◆ WHAT YOU SHOULD DO
A faithful, word-for-word copy of the records is required, and it must contain no pictures.

Scene images with change listings

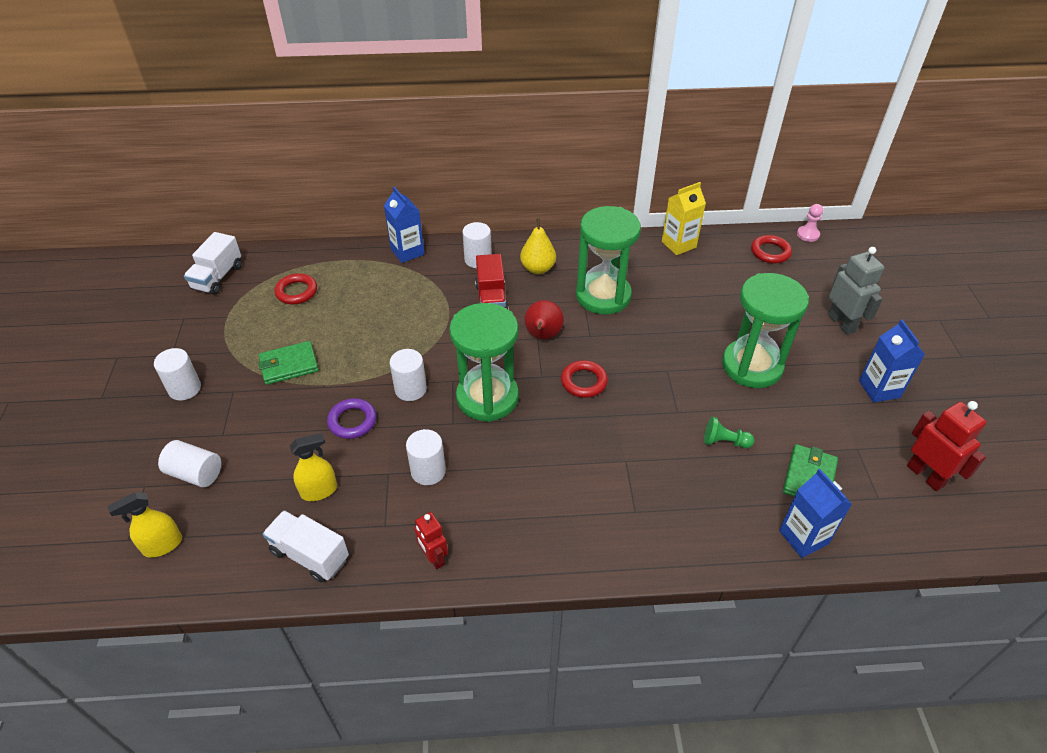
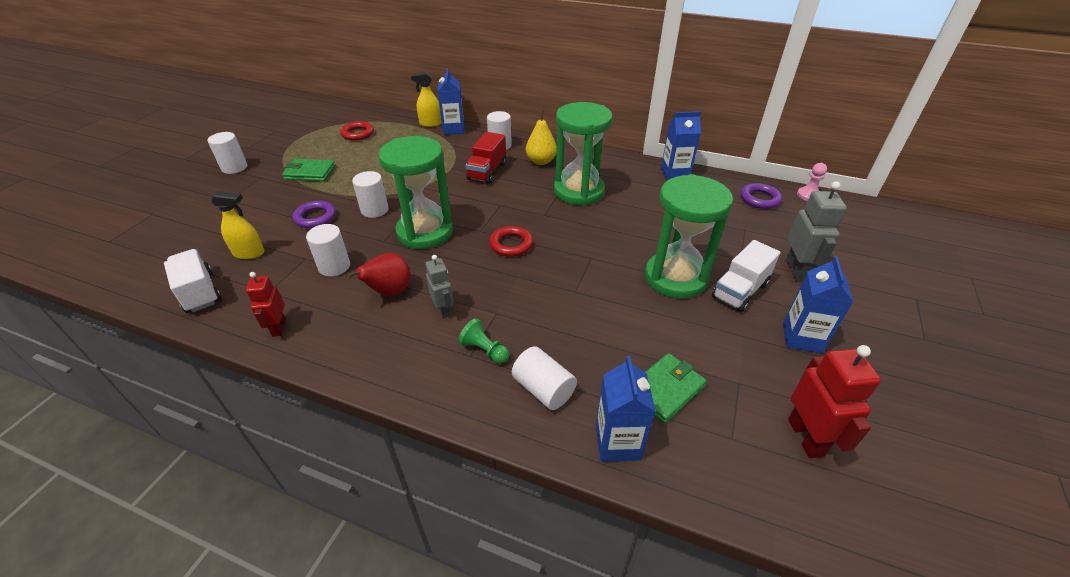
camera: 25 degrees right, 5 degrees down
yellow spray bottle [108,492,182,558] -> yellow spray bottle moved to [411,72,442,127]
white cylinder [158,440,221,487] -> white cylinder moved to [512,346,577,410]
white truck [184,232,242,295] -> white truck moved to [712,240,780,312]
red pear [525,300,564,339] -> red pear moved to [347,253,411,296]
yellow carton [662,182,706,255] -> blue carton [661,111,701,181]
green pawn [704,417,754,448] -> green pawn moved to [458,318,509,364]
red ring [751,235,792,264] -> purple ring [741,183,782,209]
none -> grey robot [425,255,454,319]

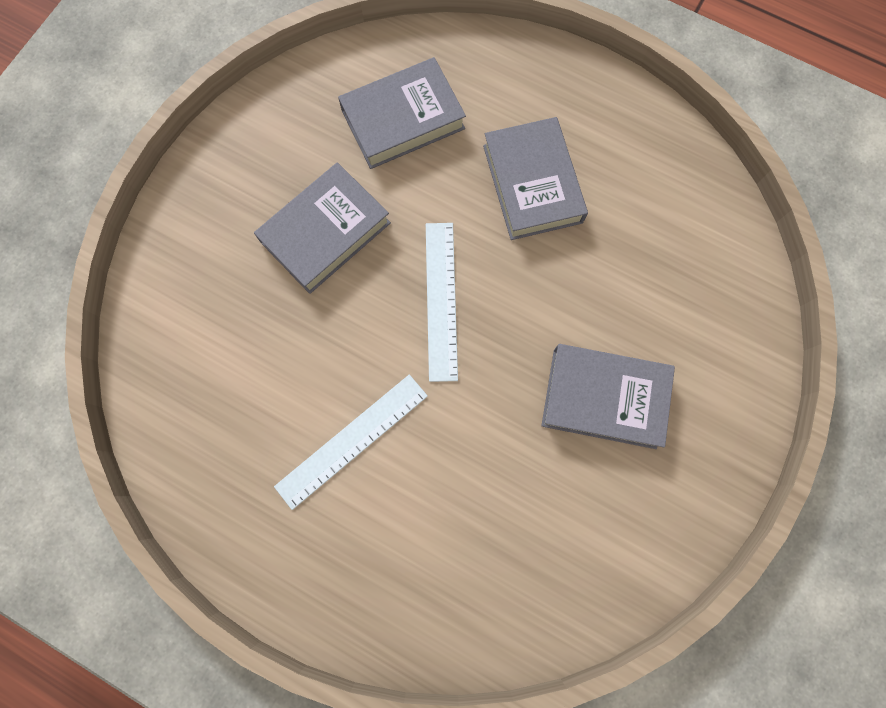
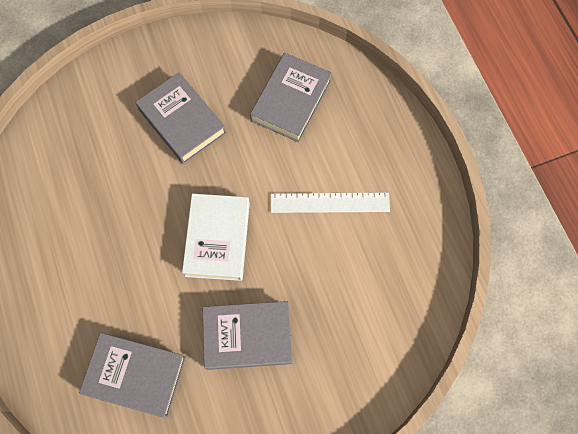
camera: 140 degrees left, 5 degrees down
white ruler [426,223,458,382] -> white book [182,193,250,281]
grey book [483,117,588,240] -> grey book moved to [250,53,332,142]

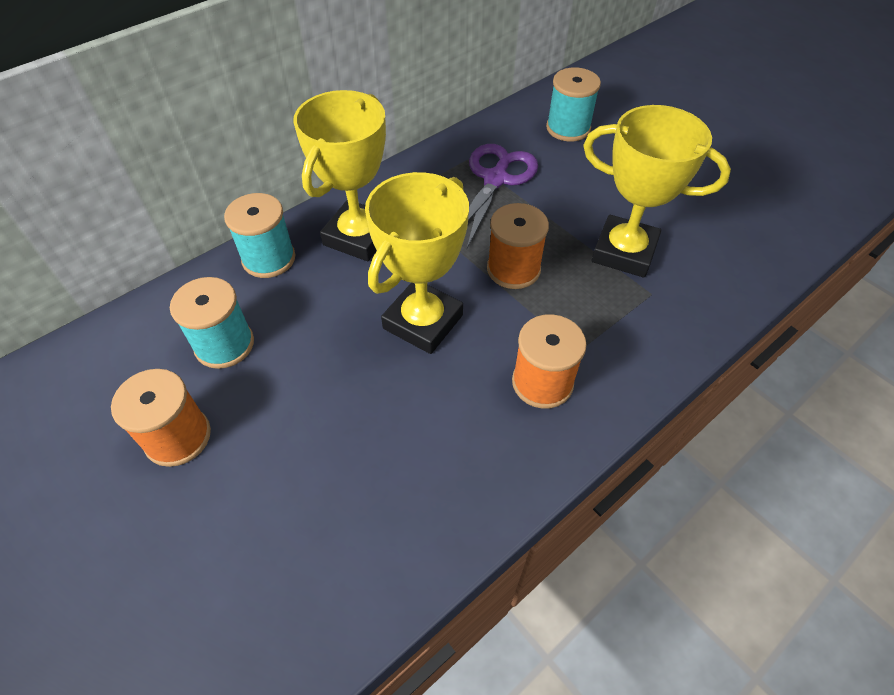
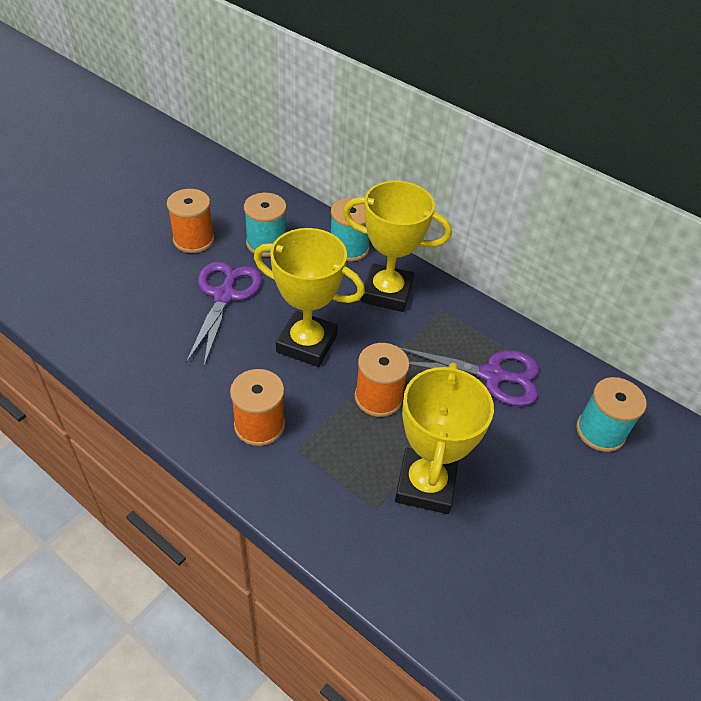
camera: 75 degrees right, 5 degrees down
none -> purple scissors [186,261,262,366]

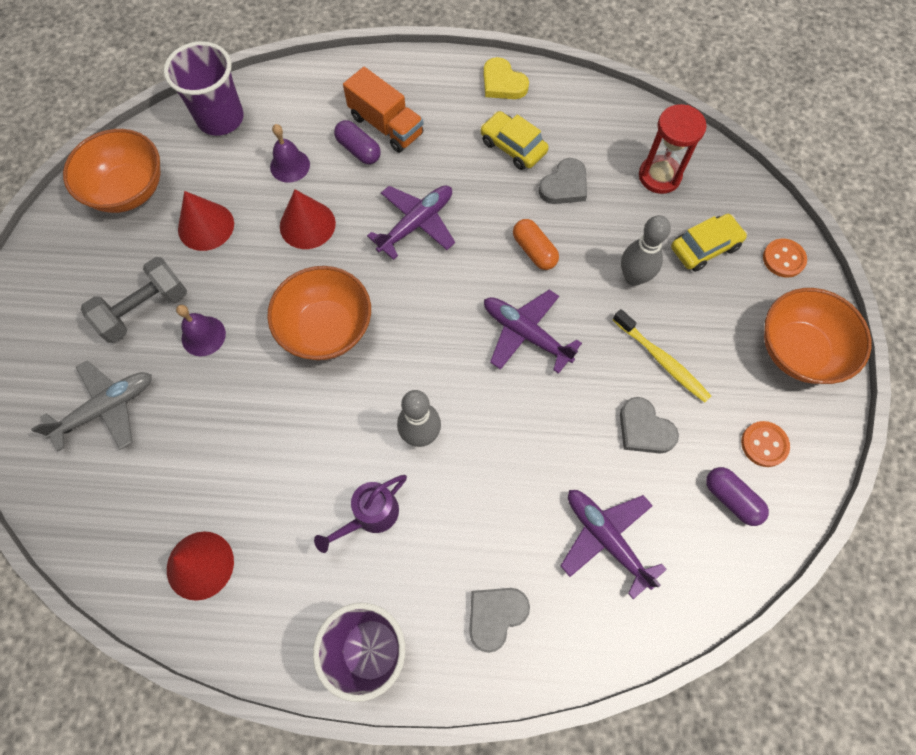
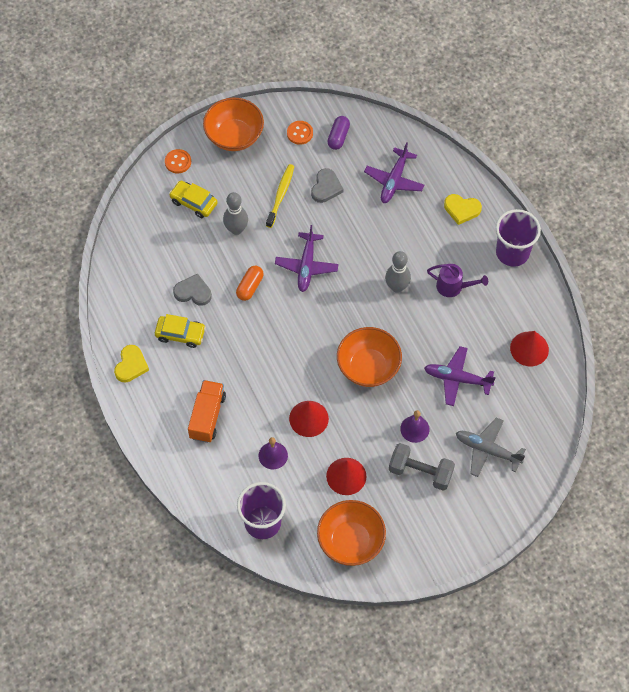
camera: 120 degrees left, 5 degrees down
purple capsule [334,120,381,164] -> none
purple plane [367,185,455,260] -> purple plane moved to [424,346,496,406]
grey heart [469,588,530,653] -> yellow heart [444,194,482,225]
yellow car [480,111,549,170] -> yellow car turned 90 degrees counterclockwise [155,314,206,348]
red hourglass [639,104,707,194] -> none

◆ FINISHED TASK
camera: 25 degrees right, 5 degrees down
yellow spray bottle [108,492,182,558] -> yellow spray bottle moved to [411,72,442,127]
white cylinder [158,440,221,487] -> white cylinder moved to [512,346,577,410]
white truck [184,232,242,295] -> white truck moved to [712,240,780,312]
red pear [525,300,564,339] -> red pear moved to [347,253,411,296]
yellow carton [662,182,706,255] -> blue carton [661,111,701,181]
green pawn [704,417,754,448] -> green pawn moved to [458,318,509,364]
red ring [751,235,792,264] -> purple ring [741,183,782,209]
none -> grey robot [425,255,454,319]

camera: 140 degrees left, 5 degrees down
white ruler [426,223,458,382] -> white book [182,193,250,281]
grey book [483,117,588,240] -> grey book moved to [250,53,332,142]

camera: 75 degrees right, 5 degrees down
none -> purple scissors [186,261,262,366]

camera: 120 degrees left, 5 degrees down
purple capsule [334,120,381,164] -> none
purple plane [367,185,455,260] -> purple plane moved to [424,346,496,406]
grey heart [469,588,530,653] -> yellow heart [444,194,482,225]
yellow car [480,111,549,170] -> yellow car turned 90 degrees counterclockwise [155,314,206,348]
red hourglass [639,104,707,194] -> none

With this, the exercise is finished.